┌─ RECORDS TO PROCESS
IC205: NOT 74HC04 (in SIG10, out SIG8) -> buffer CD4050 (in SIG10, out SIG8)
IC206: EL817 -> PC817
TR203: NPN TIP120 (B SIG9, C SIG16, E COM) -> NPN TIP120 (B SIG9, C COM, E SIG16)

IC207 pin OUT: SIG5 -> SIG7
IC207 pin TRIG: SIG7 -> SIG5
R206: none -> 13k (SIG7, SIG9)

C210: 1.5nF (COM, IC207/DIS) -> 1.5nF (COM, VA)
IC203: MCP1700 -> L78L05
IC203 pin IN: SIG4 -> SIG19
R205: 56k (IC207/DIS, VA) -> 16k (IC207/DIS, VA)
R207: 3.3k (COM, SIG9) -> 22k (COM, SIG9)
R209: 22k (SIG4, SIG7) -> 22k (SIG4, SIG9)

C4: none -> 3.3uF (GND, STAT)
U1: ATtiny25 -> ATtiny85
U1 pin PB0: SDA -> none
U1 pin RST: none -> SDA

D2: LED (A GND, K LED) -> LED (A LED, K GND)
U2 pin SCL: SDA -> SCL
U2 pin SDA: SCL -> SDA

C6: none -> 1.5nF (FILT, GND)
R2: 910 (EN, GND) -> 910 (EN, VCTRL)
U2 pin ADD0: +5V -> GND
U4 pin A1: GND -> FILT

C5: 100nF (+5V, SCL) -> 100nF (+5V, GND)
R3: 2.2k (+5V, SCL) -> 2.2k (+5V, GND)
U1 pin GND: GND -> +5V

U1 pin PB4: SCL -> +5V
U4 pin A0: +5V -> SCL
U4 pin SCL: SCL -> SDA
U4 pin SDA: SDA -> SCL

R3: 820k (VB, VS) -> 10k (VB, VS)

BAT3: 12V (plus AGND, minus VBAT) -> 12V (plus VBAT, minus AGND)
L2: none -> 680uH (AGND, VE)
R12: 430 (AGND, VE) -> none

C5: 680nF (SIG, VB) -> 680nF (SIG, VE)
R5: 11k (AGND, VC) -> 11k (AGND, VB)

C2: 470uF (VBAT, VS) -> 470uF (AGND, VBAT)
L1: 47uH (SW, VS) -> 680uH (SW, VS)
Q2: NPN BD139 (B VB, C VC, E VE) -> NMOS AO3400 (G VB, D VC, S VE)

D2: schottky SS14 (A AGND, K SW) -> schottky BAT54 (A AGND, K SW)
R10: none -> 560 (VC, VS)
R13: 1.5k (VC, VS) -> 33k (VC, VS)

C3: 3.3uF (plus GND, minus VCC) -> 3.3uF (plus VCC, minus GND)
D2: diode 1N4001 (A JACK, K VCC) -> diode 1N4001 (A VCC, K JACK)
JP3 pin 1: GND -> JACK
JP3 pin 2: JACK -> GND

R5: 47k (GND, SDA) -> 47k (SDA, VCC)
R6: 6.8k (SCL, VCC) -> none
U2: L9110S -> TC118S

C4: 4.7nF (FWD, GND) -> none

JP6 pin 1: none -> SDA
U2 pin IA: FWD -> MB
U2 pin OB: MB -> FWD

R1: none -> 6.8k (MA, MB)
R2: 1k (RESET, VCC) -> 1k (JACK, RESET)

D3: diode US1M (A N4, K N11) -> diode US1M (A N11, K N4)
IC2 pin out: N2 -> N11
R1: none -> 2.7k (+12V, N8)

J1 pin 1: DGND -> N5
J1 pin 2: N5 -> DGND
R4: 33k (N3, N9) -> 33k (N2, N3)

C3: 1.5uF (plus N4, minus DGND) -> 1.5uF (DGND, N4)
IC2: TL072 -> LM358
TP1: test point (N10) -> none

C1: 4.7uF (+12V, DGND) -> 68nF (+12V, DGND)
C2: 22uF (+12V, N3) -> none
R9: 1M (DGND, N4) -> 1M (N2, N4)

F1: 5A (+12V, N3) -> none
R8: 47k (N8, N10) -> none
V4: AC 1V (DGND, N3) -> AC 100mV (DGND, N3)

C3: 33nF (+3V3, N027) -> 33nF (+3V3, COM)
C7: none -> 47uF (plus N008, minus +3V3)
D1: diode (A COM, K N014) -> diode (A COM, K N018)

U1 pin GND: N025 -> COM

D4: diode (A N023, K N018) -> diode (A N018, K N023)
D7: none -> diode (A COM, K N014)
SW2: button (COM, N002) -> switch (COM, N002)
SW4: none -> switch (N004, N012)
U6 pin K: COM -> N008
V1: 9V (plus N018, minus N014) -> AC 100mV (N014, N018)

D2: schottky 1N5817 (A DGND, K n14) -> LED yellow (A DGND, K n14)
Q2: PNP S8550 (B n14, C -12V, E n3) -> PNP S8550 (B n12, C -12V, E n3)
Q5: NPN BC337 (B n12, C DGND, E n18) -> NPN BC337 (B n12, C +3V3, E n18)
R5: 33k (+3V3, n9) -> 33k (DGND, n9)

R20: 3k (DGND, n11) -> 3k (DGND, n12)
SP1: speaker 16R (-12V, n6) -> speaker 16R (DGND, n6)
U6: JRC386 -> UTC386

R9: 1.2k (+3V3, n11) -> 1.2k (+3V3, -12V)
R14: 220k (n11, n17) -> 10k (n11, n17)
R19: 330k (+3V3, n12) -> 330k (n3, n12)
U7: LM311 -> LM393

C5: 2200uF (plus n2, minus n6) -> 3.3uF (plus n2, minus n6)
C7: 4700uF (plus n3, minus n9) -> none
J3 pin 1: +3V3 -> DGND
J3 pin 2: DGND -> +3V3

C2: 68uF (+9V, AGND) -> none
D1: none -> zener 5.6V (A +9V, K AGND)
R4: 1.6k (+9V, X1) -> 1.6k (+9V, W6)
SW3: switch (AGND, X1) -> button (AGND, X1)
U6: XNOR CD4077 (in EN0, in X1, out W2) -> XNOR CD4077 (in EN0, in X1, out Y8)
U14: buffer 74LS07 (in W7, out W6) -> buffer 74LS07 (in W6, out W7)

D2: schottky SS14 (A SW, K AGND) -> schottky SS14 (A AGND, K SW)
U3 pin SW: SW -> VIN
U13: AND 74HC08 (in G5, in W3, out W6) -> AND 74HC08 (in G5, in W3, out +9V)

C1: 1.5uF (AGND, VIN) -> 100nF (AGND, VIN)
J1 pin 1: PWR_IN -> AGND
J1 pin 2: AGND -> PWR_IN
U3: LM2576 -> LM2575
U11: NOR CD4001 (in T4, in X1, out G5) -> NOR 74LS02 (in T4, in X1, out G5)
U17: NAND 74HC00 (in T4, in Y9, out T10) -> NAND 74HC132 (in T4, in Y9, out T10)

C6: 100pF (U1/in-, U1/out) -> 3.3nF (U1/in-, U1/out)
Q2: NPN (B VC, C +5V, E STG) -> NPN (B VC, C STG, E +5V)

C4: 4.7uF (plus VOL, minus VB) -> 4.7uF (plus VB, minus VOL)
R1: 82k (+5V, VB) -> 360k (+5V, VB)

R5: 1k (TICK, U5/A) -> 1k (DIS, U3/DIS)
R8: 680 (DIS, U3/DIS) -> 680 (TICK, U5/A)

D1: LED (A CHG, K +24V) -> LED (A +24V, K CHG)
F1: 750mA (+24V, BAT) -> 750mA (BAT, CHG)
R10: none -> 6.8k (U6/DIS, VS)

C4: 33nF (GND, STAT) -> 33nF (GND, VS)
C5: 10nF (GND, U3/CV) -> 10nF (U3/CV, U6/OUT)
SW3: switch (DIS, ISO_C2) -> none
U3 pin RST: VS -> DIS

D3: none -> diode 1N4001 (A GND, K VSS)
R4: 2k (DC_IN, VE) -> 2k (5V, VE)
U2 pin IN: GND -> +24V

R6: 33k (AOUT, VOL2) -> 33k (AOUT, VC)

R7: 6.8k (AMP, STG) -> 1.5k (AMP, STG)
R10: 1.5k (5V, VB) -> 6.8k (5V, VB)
└─
EXERCISE GOAL: Restate every line of the data above exactly as it was written.

WRITTEN SOLUTION:
IC205: NOT 74HC04 (in SIG10, out SIG8) -> buffer CD4050 (in SIG10, out SIG8)
IC206: EL817 -> PC817
TR203: NPN TIP120 (B SIG9, C SIG16, E COM) -> NPN TIP120 (B SIG9, C COM, E SIG16)

IC207 pin OUT: SIG5 -> SIG7
IC207 pin TRIG: SIG7 -> SIG5
R206: none -> 13k (SIG7, SIG9)

C210: 1.5nF (COM, IC207/DIS) -> 1.5nF (COM, VA)
IC203: MCP1700 -> L78L05
IC203 pin IN: SIG4 -> SIG19
R205: 56k (IC207/DIS, VA) -> 16k (IC207/DIS, VA)
R207: 3.3k (COM, SIG9) -> 22k (COM, SIG9)
R209: 22k (SIG4, SIG7) -> 22k (SIG4, SIG9)

C4: none -> 3.3uF (GND, STAT)
U1: ATtiny25 -> ATtiny85
U1 pin PB0: SDA -> none
U1 pin RST: none -> SDA

D2: LED (A GND, K LED) -> LED (A LED, K GND)
U2 pin SCL: SDA -> SCL
U2 pin SDA: SCL -> SDA

C6: none -> 1.5nF (FILT, GND)
R2: 910 (EN, GND) -> 910 (EN, VCTRL)
U2 pin ADD0: +5V -> GND
U4 pin A1: GND -> FILT

C5: 100nF (+5V, SCL) -> 100nF (+5V, GND)
R3: 2.2k (+5V, SCL) -> 2.2k (+5V, GND)
U1 pin GND: GND -> +5V

U1 pin PB4: SCL -> +5V
U4 pin A0: +5V -> SCL
U4 pin SCL: SCL -> SDA
U4 pin SDA: SDA -> SCL

R3: 820k (VB, VS) -> 10k (VB, VS)

BAT3: 12V (plus AGND, minus VBAT) -> 12V (plus VBAT, minus AGND)
L2: none -> 680uH (AGND, VE)
R12: 430 (AGND, VE) -> none

C5: 680nF (SIG, VB) -> 680nF (SIG, VE)
R5: 11k (AGND, VC) -> 11k (AGND, VB)

C2: 470uF (VBAT, VS) -> 470uF (AGND, VBAT)
L1: 47uH (SW, VS) -> 680uH (SW, VS)
Q2: NPN BD139 (B VB, C VC, E VE) -> NMOS AO3400 (G VB, D VC, S VE)

D2: schottky SS14 (A AGND, K SW) -> schottky BAT54 (A AGND, K SW)
R10: none -> 560 (VC, VS)
R13: 1.5k (VC, VS) -> 33k (VC, VS)

C3: 3.3uF (plus GND, minus VCC) -> 3.3uF (plus VCC, minus GND)
D2: diode 1N4001 (A JACK, K VCC) -> diode 1N4001 (A VCC, K JACK)
JP3 pin 1: GND -> JACK
JP3 pin 2: JACK -> GND

R5: 47k (GND, SDA) -> 47k (SDA, VCC)
R6: 6.8k (SCL, VCC) -> none
U2: L9110S -> TC118S

C4: 4.7nF (FWD, GND) -> none

JP6 pin 1: none -> SDA
U2 pin IA: FWD -> MB
U2 pin OB: MB -> FWD

R1: none -> 6.8k (MA, MB)
R2: 1k (RESET, VCC) -> 1k (JACK, RESET)

D3: diode US1M (A N4, K N11) -> diode US1M (A N11, K N4)
IC2 pin out: N2 -> N11
R1: none -> 2.7k (+12V, N8)

J1 pin 1: DGND -> N5
J1 pin 2: N5 -> DGND
R4: 33k (N3, N9) -> 33k (N2, N3)

C3: 1.5uF (plus N4, minus DGND) -> 1.5uF (DGND, N4)
IC2: TL072 -> LM358
TP1: test point (N10) -> none

C1: 4.7uF (+12V, DGND) -> 68nF (+12V, DGND)
C2: 22uF (+12V, N3) -> none
R9: 1M (DGND, N4) -> 1M (N2, N4)

F1: 5A (+12V, N3) -> none
R8: 47k (N8, N10) -> none
V4: AC 1V (DGND, N3) -> AC 100mV (DGND, N3)

C3: 33nF (+3V3, N027) -> 33nF (+3V3, COM)
C7: none -> 47uF (plus N008, minus +3V3)
D1: diode (A COM, K N014) -> diode (A COM, K N018)

U1 pin GND: N025 -> COM

D4: diode (A N023, K N018) -> diode (A N018, K N023)
D7: none -> diode (A COM, K N014)
SW2: button (COM, N002) -> switch (COM, N002)
SW4: none -> switch (N004, N012)
U6 pin K: COM -> N008
V1: 9V (plus N018, minus N014) -> AC 100mV (N014, N018)

D2: schottky 1N5817 (A DGND, K n14) -> LED yellow (A DGND, K n14)
Q2: PNP S8550 (B n14, C -12V, E n3) -> PNP S8550 (B n12, C -12V, E n3)
Q5: NPN BC337 (B n12, C DGND, E n18) -> NPN BC337 (B n12, C +3V3, E n18)
R5: 33k (+3V3, n9) -> 33k (DGND, n9)

R20: 3k (DGND, n11) -> 3k (DGND, n12)
SP1: speaker 16R (-12V, n6) -> speaker 16R (DGND, n6)
U6: JRC386 -> UTC386

R9: 1.2k (+3V3, n11) -> 1.2k (+3V3, -12V)
R14: 220k (n11, n17) -> 10k (n11, n17)
R19: 330k (+3V3, n12) -> 330k (n3, n12)
U7: LM311 -> LM393

C5: 2200uF (plus n2, minus n6) -> 3.3uF (plus n2, minus n6)
C7: 4700uF (plus n3, minus n9) -> none
J3 pin 1: +3V3 -> DGND
J3 pin 2: DGND -> +3V3

C2: 68uF (+9V, AGND) -> none
D1: none -> zener 5.6V (A +9V, K AGND)
R4: 1.6k (+9V, X1) -> 1.6k (+9V, W6)
SW3: switch (AGND, X1) -> button (AGND, X1)
U6: XNOR CD4077 (in EN0, in X1, out W2) -> XNOR CD4077 (in EN0, in X1, out Y8)
U14: buffer 74LS07 (in W7, out W6) -> buffer 74LS07 (in W6, out W7)

D2: schottky SS14 (A SW, K AGND) -> schottky SS14 (A AGND, K SW)
U3 pin SW: SW -> VIN
U13: AND 74HC08 (in G5, in W3, out W6) -> AND 74HC08 (in G5, in W3, out +9V)

C1: 1.5uF (AGND, VIN) -> 100nF (AGND, VIN)
J1 pin 1: PWR_IN -> AGND
J1 pin 2: AGND -> PWR_IN
U3: LM2576 -> LM2575
U11: NOR CD4001 (in T4, in X1, out G5) -> NOR 74LS02 (in T4, in X1, out G5)
U17: NAND 74HC00 (in T4, in Y9, out T10) -> NAND 74HC132 (in T4, in Y9, out T10)

C6: 100pF (U1/in-, U1/out) -> 3.3nF (U1/in-, U1/out)
Q2: NPN (B VC, C +5V, E STG) -> NPN (B VC, C STG, E +5V)

C4: 4.7uF (plus VOL, minus VB) -> 4.7uF (plus VB, minus VOL)
R1: 82k (+5V, VB) -> 360k (+5V, VB)

R5: 1k (TICK, U5/A) -> 1k (DIS, U3/DIS)
R8: 680 (DIS, U3/DIS) -> 680 (TICK, U5/A)

D1: LED (A CHG, K +24V) -> LED (A +24V, K CHG)
F1: 750mA (+24V, BAT) -> 750mA (BAT, CHG)
R10: none -> 6.8k (U6/DIS, VS)

C4: 33nF (GND, STAT) -> 33nF (GND, VS)
C5: 10nF (GND, U3/CV) -> 10nF (U3/CV, U6/OUT)
SW3: switch (DIS, ISO_C2) -> none
U3 pin RST: VS -> DIS

D3: none -> diode 1N4001 (A GND, K VSS)
R4: 2k (DC_IN, VE) -> 2k (5V, VE)
U2 pin IN: GND -> +24V

R6: 33k (AOUT, VOL2) -> 33k (AOUT, VC)

R7: 6.8k (AMP, STG) -> 1.5k (AMP, STG)
R10: 1.5k (5V, VB) -> 6.8k (5V, VB)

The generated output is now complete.